* _TASK ITEM_
Look for the line containing "delete,blue spray bottle,[502" in the records below. Then output it and all the lines that follow, exactly and without any others.

* _DATASET RECORDS_
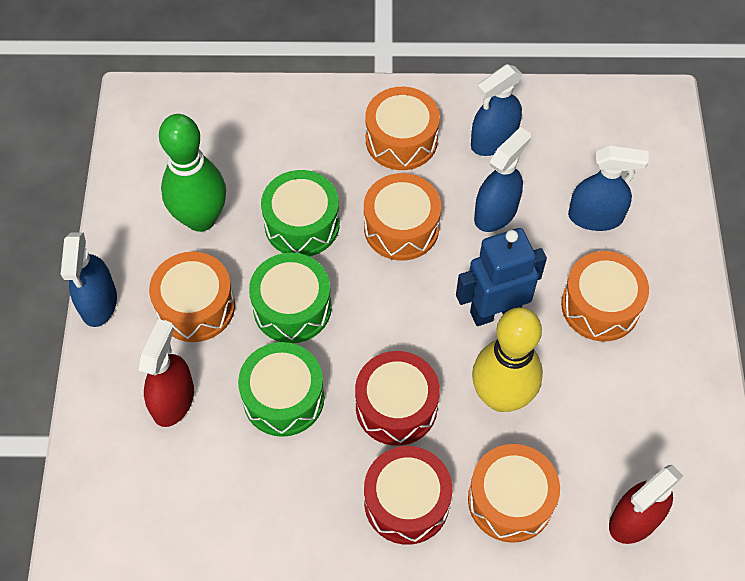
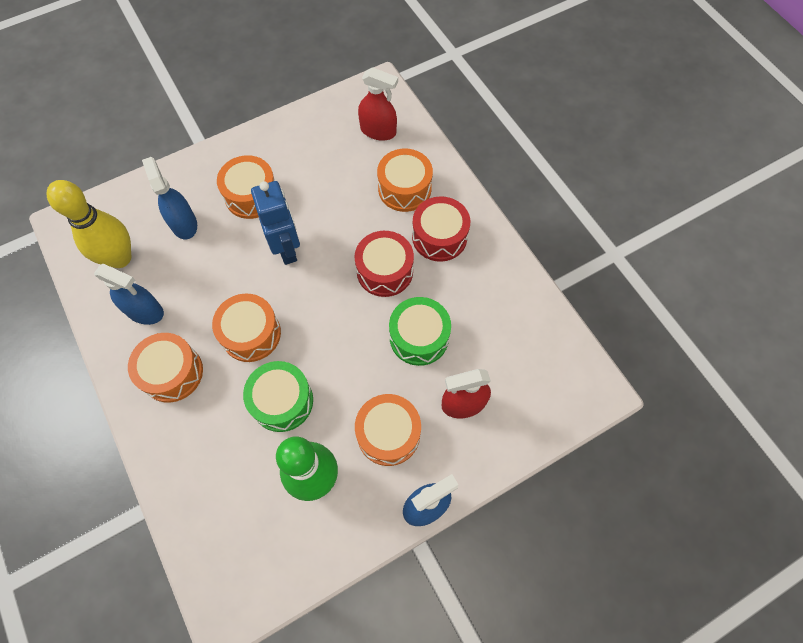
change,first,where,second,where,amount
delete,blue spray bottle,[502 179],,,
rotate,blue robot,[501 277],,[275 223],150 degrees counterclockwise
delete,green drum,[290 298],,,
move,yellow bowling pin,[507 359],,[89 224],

* _THE COMPLETED TASK_
delete,blue spray bottle,[502 179],,,
rotate,blue robot,[501 277],,[275 223],150 degrees counterclockwise
delete,green drum,[290 298],,,
move,yellow bowling pin,[507 359],,[89 224],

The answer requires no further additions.